» Data extract:
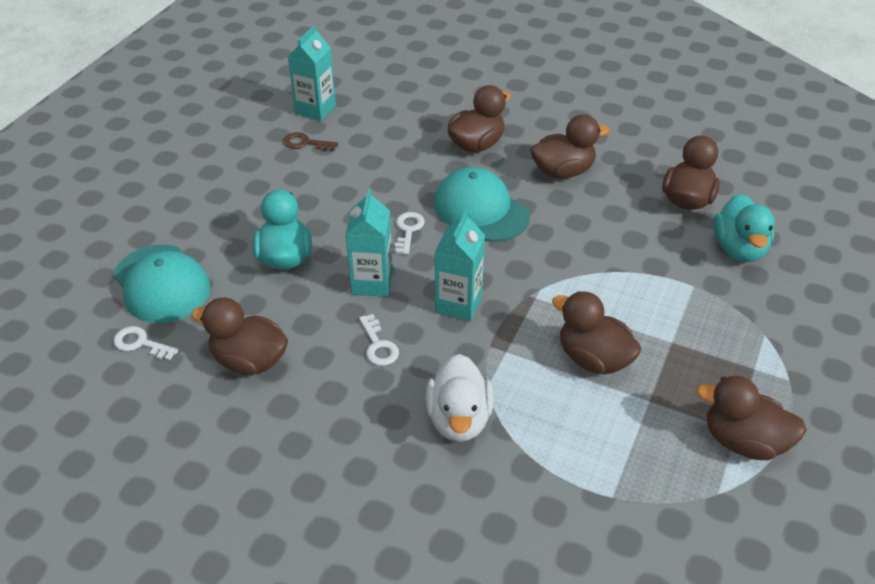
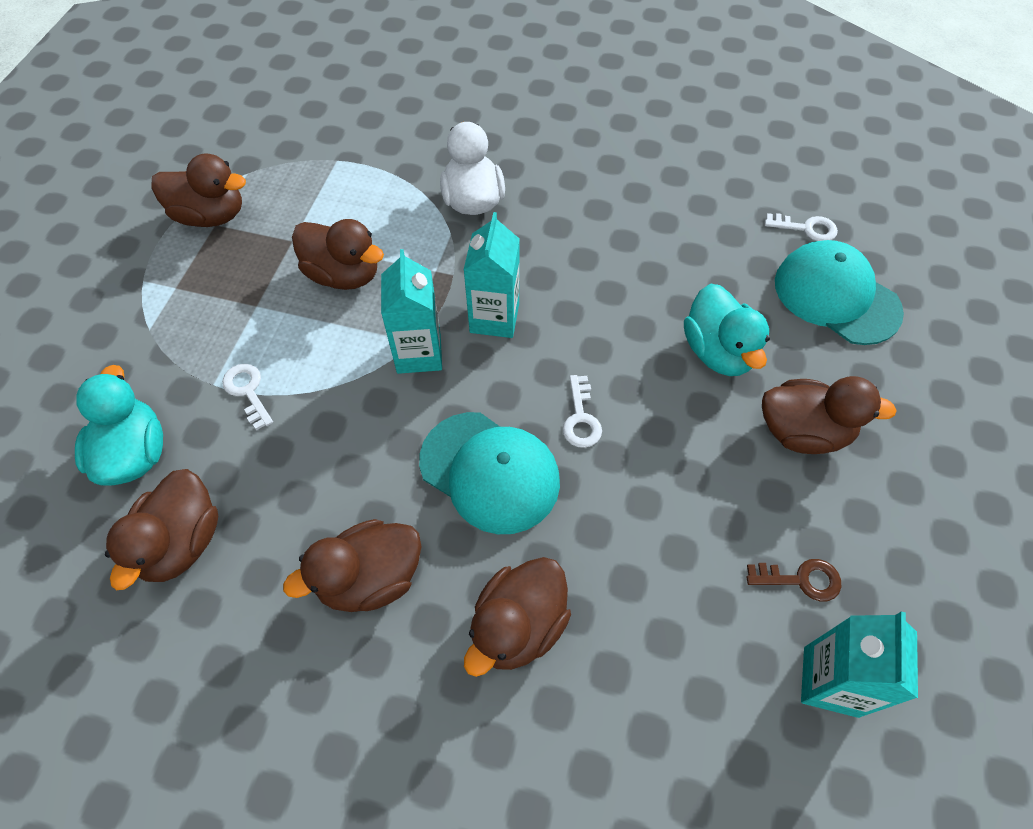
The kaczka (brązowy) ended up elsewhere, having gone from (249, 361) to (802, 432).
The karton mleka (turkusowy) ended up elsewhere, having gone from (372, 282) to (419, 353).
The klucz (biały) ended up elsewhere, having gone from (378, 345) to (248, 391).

» What you will do: No pictures, please. Output the listing above exactly as it stands.

» Finished task:
The kaczka (brązowy) ended up elsewhere, having gone from (249, 361) to (802, 432).
The karton mleka (turkusowy) ended up elsewhere, having gone from (372, 282) to (419, 353).
The klucz (biały) ended up elsewhere, having gone from (378, 345) to (248, 391).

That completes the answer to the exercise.